§ **DATASET ENTRIES**
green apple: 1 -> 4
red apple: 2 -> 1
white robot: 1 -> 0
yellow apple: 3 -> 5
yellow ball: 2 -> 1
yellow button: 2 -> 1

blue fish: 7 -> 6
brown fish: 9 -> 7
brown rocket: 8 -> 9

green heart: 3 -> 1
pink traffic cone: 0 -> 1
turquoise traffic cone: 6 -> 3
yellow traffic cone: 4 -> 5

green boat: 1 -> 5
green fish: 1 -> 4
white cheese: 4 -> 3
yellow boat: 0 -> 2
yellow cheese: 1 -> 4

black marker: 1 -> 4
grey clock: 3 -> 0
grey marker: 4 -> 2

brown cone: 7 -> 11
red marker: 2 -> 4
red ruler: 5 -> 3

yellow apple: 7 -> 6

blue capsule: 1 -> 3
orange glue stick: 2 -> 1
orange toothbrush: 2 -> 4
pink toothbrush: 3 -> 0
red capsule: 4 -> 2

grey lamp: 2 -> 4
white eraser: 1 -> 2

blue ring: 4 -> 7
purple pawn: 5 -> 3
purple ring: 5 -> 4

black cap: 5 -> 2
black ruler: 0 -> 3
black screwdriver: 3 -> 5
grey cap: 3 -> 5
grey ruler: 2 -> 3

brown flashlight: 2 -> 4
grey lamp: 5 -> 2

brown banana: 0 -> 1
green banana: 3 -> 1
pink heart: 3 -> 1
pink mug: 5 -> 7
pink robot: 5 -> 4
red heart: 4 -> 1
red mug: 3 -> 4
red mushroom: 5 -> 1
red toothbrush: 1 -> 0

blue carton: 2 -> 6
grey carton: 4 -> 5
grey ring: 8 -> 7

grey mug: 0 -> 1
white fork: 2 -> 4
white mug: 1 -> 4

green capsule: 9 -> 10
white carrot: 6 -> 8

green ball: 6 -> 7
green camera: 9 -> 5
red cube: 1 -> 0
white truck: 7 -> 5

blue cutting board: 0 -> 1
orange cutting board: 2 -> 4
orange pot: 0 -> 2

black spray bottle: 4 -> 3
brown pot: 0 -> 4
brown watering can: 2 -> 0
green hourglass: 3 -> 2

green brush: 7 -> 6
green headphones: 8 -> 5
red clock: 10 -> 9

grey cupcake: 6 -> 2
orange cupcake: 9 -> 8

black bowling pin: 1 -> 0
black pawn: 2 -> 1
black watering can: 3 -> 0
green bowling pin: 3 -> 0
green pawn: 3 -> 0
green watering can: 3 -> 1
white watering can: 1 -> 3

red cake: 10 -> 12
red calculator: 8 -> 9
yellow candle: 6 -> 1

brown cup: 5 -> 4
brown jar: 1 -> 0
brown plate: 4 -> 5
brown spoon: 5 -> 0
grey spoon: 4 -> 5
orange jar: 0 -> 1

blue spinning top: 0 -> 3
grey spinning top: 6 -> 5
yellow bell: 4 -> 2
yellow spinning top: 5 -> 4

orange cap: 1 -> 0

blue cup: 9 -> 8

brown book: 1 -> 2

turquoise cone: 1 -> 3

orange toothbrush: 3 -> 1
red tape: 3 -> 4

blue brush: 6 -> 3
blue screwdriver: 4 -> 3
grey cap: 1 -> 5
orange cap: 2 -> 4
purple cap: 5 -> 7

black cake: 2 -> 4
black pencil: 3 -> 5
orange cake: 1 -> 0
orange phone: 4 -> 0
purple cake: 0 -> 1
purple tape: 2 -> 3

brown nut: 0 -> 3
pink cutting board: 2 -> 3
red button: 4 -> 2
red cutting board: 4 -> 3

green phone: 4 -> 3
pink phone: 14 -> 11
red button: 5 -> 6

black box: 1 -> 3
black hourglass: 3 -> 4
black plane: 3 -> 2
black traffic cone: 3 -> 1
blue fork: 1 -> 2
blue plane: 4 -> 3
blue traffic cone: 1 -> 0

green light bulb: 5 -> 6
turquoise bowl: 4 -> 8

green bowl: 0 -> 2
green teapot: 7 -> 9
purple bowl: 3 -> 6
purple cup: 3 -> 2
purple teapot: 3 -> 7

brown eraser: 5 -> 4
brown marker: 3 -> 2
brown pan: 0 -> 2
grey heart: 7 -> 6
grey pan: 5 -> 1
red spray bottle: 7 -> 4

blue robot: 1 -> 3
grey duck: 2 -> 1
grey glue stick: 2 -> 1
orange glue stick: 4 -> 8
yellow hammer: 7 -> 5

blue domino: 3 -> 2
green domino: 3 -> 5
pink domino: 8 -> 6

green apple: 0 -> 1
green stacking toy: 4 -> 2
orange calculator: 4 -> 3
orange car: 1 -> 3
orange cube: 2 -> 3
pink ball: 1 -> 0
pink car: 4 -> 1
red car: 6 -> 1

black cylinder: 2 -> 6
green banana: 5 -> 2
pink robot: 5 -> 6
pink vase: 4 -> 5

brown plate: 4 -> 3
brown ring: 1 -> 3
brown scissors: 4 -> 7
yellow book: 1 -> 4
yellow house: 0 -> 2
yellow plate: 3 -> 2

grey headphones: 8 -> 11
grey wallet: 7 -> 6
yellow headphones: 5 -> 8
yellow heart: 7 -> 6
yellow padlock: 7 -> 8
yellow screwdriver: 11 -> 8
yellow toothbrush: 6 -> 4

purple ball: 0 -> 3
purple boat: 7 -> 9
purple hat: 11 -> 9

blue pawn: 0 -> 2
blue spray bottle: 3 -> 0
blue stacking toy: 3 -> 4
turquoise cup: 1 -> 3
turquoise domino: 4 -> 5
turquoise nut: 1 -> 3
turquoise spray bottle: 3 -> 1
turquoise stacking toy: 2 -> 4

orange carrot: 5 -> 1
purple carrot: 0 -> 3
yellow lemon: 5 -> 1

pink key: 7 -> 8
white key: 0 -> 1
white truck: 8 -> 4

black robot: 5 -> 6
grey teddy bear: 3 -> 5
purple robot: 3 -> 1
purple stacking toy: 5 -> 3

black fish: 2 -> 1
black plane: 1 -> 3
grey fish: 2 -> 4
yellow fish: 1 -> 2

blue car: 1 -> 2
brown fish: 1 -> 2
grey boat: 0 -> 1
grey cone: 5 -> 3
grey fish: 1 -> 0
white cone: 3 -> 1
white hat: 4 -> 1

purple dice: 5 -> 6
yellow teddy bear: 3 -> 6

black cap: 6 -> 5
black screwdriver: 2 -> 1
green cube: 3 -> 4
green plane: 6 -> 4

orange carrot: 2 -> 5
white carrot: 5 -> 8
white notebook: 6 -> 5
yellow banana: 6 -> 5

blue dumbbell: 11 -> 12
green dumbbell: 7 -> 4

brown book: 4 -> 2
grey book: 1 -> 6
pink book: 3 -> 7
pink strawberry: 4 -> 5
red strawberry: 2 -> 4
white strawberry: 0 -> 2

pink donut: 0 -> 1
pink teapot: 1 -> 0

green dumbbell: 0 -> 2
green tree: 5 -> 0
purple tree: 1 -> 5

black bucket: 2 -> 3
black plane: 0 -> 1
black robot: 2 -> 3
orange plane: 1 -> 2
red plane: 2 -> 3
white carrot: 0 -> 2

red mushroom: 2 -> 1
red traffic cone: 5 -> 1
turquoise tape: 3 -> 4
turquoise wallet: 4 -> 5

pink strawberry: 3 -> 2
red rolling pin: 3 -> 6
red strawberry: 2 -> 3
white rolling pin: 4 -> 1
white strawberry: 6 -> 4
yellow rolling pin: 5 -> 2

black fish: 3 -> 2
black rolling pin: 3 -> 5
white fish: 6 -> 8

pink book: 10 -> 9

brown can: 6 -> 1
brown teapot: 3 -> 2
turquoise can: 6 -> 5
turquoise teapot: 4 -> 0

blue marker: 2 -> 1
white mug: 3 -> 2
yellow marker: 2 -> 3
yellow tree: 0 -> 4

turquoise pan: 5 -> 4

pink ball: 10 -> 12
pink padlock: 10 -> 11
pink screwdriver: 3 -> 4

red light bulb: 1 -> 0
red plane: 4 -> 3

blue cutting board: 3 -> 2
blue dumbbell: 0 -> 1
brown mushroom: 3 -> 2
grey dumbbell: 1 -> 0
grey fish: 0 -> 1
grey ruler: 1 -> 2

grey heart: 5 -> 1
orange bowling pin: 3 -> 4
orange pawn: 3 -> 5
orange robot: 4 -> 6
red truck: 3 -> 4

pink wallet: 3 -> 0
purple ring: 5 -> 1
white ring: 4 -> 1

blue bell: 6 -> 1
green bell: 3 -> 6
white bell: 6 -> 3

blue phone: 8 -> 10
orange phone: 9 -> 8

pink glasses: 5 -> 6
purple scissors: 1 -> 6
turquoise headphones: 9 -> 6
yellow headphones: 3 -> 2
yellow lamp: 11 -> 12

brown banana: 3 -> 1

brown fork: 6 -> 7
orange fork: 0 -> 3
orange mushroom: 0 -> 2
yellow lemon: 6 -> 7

§ **TASK DETAILS**
If a line of the entries contains "watering", it counts; say how many such lines there are and give only the number.

§ **SOLVED PROBLEM**
4